• WHAT IS EXPECTED:
Report how many lines in the listing below contain the string "kern". Give only the number.

• ENTRIES SHOWN:
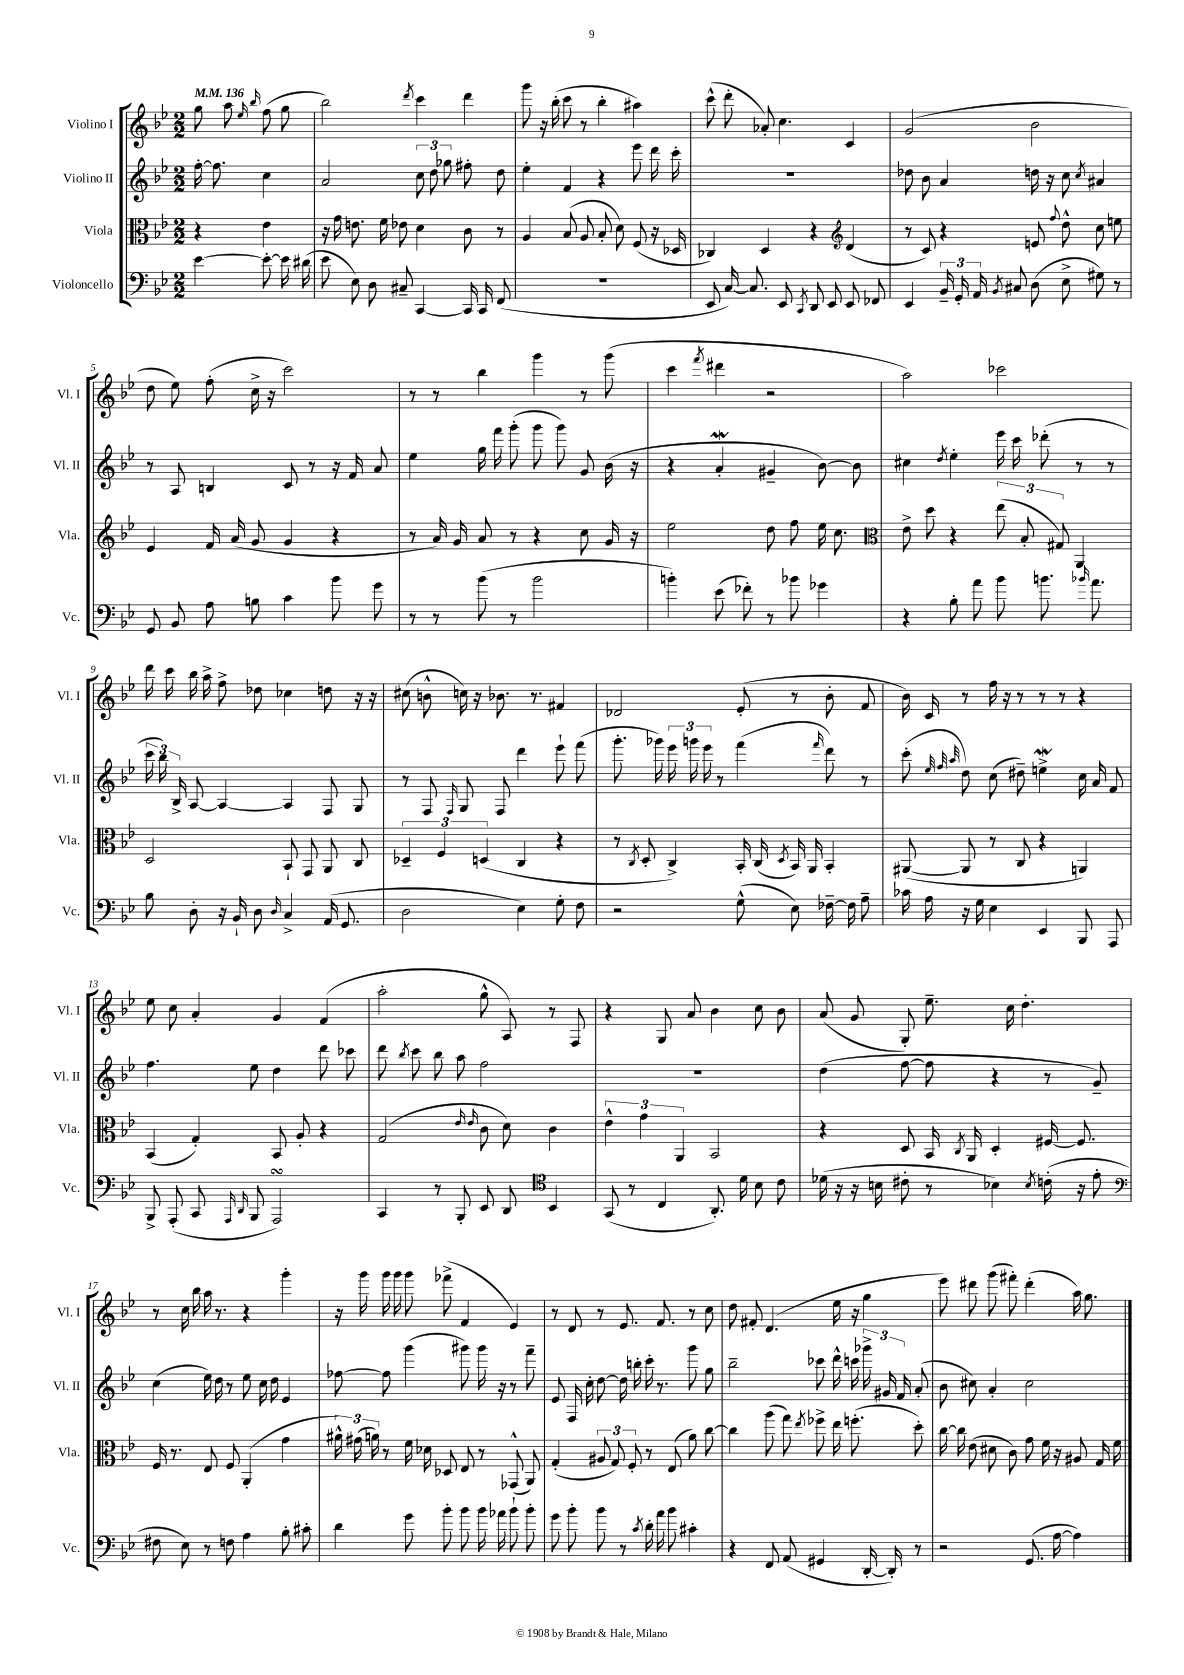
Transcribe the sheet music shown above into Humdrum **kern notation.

**kern	**kern	**kern	**kern
*part4	*part3	*part2	*part1
*staff4	*staff3	*staff2	*staff1
*I"Violoncello	*I"Viola	*I"Violino II	*I"Violino I
*I'Vc.	*I'Vla.	*I'Vl. II	*I'Vl. I
*clefF4	*clefC3	*clefG2	*clefG2
*k[b-e-]	*k[b-e-]	*k[b-e-]	*k[b-e-]
*M2/2	*M2/2	*M2/2	*M2/2
*MM136	*MM136	*MM136	*MM136
=	=	=	=
[4e-\	4r	[16ff'\	8gg\
.	.	8.ff\]	.
.	.	.	8aa\
.	.	.	16qqee-/
.	.	.	16qqbb-/
8e-'\_	4e-\	4cc\	(8ff\
16e-\]	.	.	8gg\
(16d#X\	.	.	.
=1	=1	=1	=1
8e-\	16r	2a/	2bb-\)
.	16g\	.	.
8E-\)	8.en\	.	.
8D\	.	.	.
.	16f\	.	.
8C#X~/	8e-X\	.	.
.	.	.	8qddd/
[4CC/	4d\	12cc\	4ccc\
.	.	12dd\	.
.	.	12gg-X\	.
16CC/]	8c\	8ff#X'\	4ddd\
16CC/	.	.	.
(8FF/	8r	8dd\	.
=2	=2	=2	=2
1r	4A/	4ee-'\	8ggg\
.	.	.	16r
.	.	.	(16bb-'\
.	(8B-/	4f/	8ccc\
.	8A/	.	8r
.	8B-'/	4r	4bb-'\
.	8d\)	.	.
.	(8F/	8eee-\	4aa#X\)
.	16r	16ddd\	.
.	16D-X/	16ccc'\	.
=3	=3	=3	=3
8EE-/	4C-X/)	1r	(8ccc^^\
[16C/)	.	.	8ddd'\
8.C/]	.	.	.
.	4D/	.	8a-X'/)
8EE-/	.	.	4.cc\
8qCC/	.	.	.
8DD/	4r	.	.
8EE-/	.	.	.
*	*clefG2	*	*
8EE-/	(4d/	.	4c/
8FF-X/	.	.	.
=4	=4	=4	=4
4EE-/	8r	8dd-X\	(2g/
.	8c/)	8b-\	.
24BB-~/	4r	4a/	.
24GG'/	.	.	.
24AA/	.	.	.
8qBB-/	.	.	.
8C#X/	.	.	.
(8D\	8en/	16ddn\	2b-\
.	.	16r	.
.	8qqff/	.	.
8E-^\	8dd^^\	8cc\	.
.	.	8qcc/	.
8G#X\)	8cc\	4a#X/	.
8r	8een\	.	.
!!LO:LB:g=z
=5	=5	=5	=5
8GG/	4e-/	8r	8dd\
8BB-/	.	8A/	8ee-\)
8A\	16f/	4Bn/	(8ff'\
.	(16a/	.	.
8Bn\	8g/	.	16cc^\
.	.	.	16r
4c\	4g/	8c/	2ccc\)
.	.	8r	.
8b-\	4r	16r	.
.	.	16f/	.
8g\	.	8a/	.
=6	=6	=6	=6
8r	8r	4ee-\	8r
8r	16a/)	.	8r
.	16g/	.	.
(8b-\	8a/	16gg\	4bb-\
.	.	16fff\	.
8r	8r	(8ggg'\	.
2b-\	4r	8ggg\	4ggg\
.	.	8ggg\)	.
.	8cc\	8g/	8r
.	16g/	(16b-\	(8ggg\
.	16r	16r	.
=7	=7	=7	=7
4bn'\)	2ee-\	4r	4ccc\
.	.	.	8qfff/
(8e-\	.	4aW'/	4ddd#X\
8f-X'\)	.	.	.
8r	8dd\	4g#X~/	2r
8b-X\	8ff\	.	.
4g-X\	16ee-\	[8b-\)	.
.	8.cc\	.	.
.	.	8b-\]	.
=8	=8	=8	=8
*	*clefC3	*	*
4r	8e-^\	4cc#X\	2aa\)
.	8dd\	.	.
.	.	8qdd/	.
8B-'\	4r	4ee-'\	.
8a\	.	.	.
8b-\	(12ee-\	16eee-\	2ccc-X\
.	.	16ccc\	.
.	12B-'/	.	.
8.bn\	.	(8ddd-X'\	.
.	12G#X/)	.	.
.	4AA/	8r	.
16qqb-X/	.	.	.
8.a\	.	.	.
.	.	8r	.
!!LO:LB:g=z
=9	=9	=9	=9
8B-\	2D/	24ccc\	16ddd\
.	.	24bb-\)	.
.	.	.	16ccc\
.	.	24B-^/	.
8D'\	.	[8A/	16bb-\
.	.	.	16aa^\
16r	.	4A/_	8ff^\
16BB-`/	.	.	.
8D\	.	.	8dd-X\
16qqD/	.	.	.
4C^/	8BB-`/	4A/]	4cc-X\
.	8GG/	.	.
(16AA/	8AA/	8F/	8ddn\
8.GG/	.	.	.
.	8C/	8G/	16r
.	.	.	16r
=10	=10	=10	=10
2D\	6D-X~/	8r	(8cc#X\
.	.	8F/	8bn^^\
.	6F/	.	.
.	.	16qqF/	.
.	.	8G/	16ccn\)
.	.	.	16r
.	(6Dn/	.	.
.	.	8F/	8.b-X\
4E-\)	4C/	4ddd\	.
.	.	.	8.r
8G'\	4r	8eee-`\	4f#X/
8F\	.	(8fff\	.
=11	=11	=11	=11
2r	8r	8.ggg'\	2d-X/
.	8qC/	.	.
.	8D'/	.	.
.	.	16ggg-X\)	.
.	4C^/)	24eee-\	.
.	.	24gggn\	.
.	.	24eee-\	.
.	.	8r	.
(8G^^\	16BB-'/	(4fff\	(8e-'/
.	(16C/	.	.
.	8qD/	.	.
8E-\)	16BB-/)	.	8r
.	16AA/	.	.
.	.	16qqfff/	.
[16F-X~\	4BB-'/	8ddd\)	8b-'\
16F-\]	.	.	.
8A~\	.	8r	8f/
=12	=12	=12	=12
16c-X\	([8AA#X/	(8ccc'\	16b-\)
16A\	.	.	16c/
.	.	32qqee-/	.
.	.	32qqff/	.
.	.	32qqaa/	.
16r	8AA#/]	8dd\)	8r
16G\	.	.	.
4E-\	8r	(8cc\	16ff\
.	.	.	16r
.	8C/	8dd#X~\)	8r
4EE-/	4r	4eenW^\	8r
.	.	.	8r
8BBB-/	4AAn/)	16cc\	4r
.	.	16a/	.
8AAA/	.	8f/	.
!!LO:LB:g=z
=13	=13	=13	=13
8BBB-^/	(4BB-/	4.ff\	8ee-\
(8AAA'/	.	.	8cc\
8CC/	4G'/)	.	4a'/
16qqAAA/	.	.	.
16qqDD/	.	.	.
8BBB-/	.	8ee-\	.
2AAAsSsS/)	8BB-/	4dd\	4g/
.	8A'/	.	.
.	4r	8ddd\	(4f/
.	.	8ccc-X\	.
=14	=14	=14	=14
4CC/	(2G/	8ddd\	2aa'\
.	.	8qbb-/	.
.	.	8ccc\	.
8r	.	8bb-\	.
8BBB-'/	.	8aa\	.
.	16qqe-/	.	.
.	16qqe-/	.	.
8EE-/	8c\	2ff\	8gg^^\
8DD/	8d\)	.	8A/)
*clefC4	*	*	*
4BB-/	4c\	.	8r
.	.	.	8F/
=15	=15	=15	=15
(8GG/	6e-^^\	1r	4r
8r	.	.	.
.	6g\	.	.
4C/	.	.	8G/
.	6AA/	.	.
.	.	.	8a/
8.AA'/)	2BB-/	.	4b-\
16d\	.	.	.
8B-\	.	.	8cc\
8c\	.	.	8b-\
=16	=16	=16	=16
(16d-X\	4r	(4dd\	(8a/
16r	.	.	.
16r	.	.	8g/
16Bn\	.	.	.
8c#X'\	8D/	[8ff\	8G'/)
8r	16BB-/	8ff\]	8.ee-~\
.	8qC/	.	.
.	16AA/	.	.
4B-X\)	4D'/	4r	.
.	.	.	16cc\
.	.	.	4.dd'\
8qB-/	.	.	.
(16cn'\	[16F#X/	8r	.
16r	8.F#/]	.	.
8e-'\	.	8g~/)	.
!!LO:LB:g=z
=17	=17	=17	=17
*clefF4	*	*	*
8F#X\	16F/	(4cc\	8r
.	8.r	.	.
8E-\)	.	.	16cc\
.	.	.	16bb-\
8r	8E-/	16ee-\)	16aa\
.	.	16dd\	8.r
8Fn\	8F/	8r	.
4A\	(4AA'/	8ee-\	4r
.	.	16cc\	.
.	.	16dd\	.
8B-'\	4g\	4e-/	4ggg'\
8c#X'\	.	.	.
=18	=18	=18	=18
4d\	24a#X^^\)	[8ff-X\	16r
.	(24g#X\	.	.
.	.	.	16ggg\
.	24an\)	.	.
.	8r	8ff-\]	16ggg\
.	.	.	16ggg\
8g\	16f\	(4ggg\	8ggg\
.	16d-X\	.	.
8b-'\	8D-X/	.	(8fff-X^\
8b-\	8E-/	8ggg#X\)	4f/
16b-\	8r	16ggg#\	.
16a-X\	.	16r	.
8b-`\	(8GG-X^^/	8r	4e-/)
8b-'\	8AA/)	8fff~\	.
=19	=19	=19	=19
8g\	(4G'/	8e-/	8r
8b-'\	.	16F/	8d/
.	.	16cc'\	.
8b-\	12A#X/	[8dd\	8r
.	12G/)	.	.
8r	.	16dd\]	8.e-/
.	12F'/	.	.
.	.	16bbn'\	.
8qc/	.	.	.
16d'\	8r	16ccc'\	.
16a\	.	8.r	8.f/
8b-\	(8E-/	.	.
4c#X'\	8a\)	8ggg\	8r
.	[8cc\	8gg\	8cc\
=20	=20	=20	=20
4r	4cc\]	2bb-~\	8dd\
.	.	.	8f#X'/
8FF/	(8aa\	.	(4.d/
(8AA/	8gg\)	.	.
.	8qee-/	.	.
4GG#X/	8ff-X^\	8ccc-X\	.
.	16ee-\	16ddd^^\	16ee-\
.	(8.ffn'\	16cccn\	16r
[16DD'/	.	24ggg-X^\	4gg\
.	.	24g#X/	.
16DD'/])	.	.	.
.	.	24f/	.
8r	8dd'\)	(8a'/	.
=21	=21	=21	=21
2r	[16cc\	8b-\	8eee-\)
.	16cc\]	.	.
.	(8e-\	8cc#X\)	8ddd#X\
.	8d#X\	4a'/	(8ggg\
.	8c\)	.	8fff#X'\)
(8.GG/	8g\	2cc#\	(4ddd#'\
.	16f\	.	.
[16A\	16r	.	.
4A\])	8A#X/	.	16aa\)
.	.	.	8.gg\
.	16G/	.	.
.	16f\	.	.
==	==	==	==
*-	*-	*-	*-
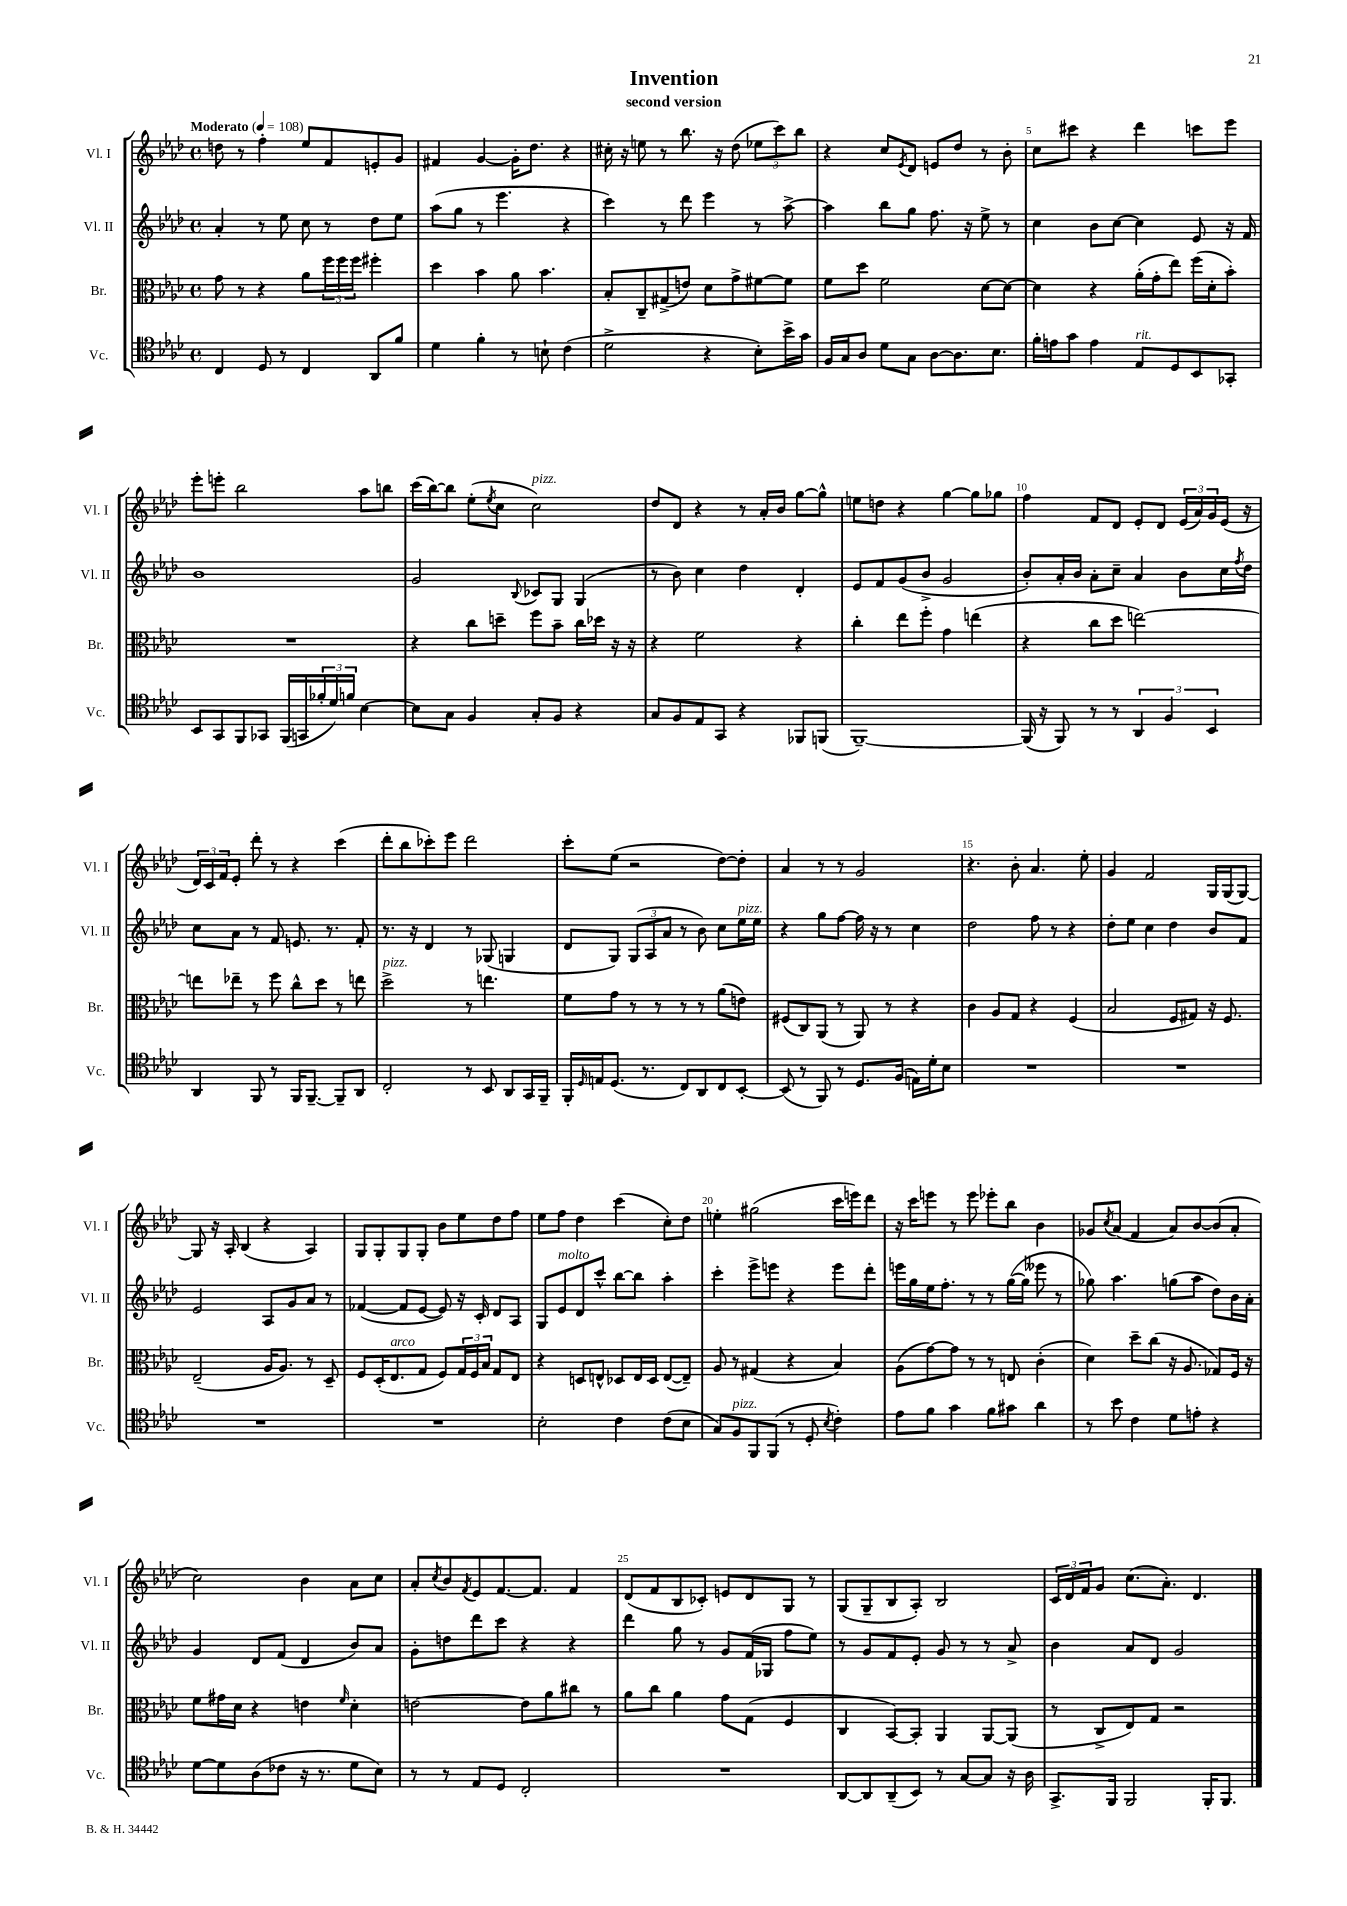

• FINAL RESULT:
2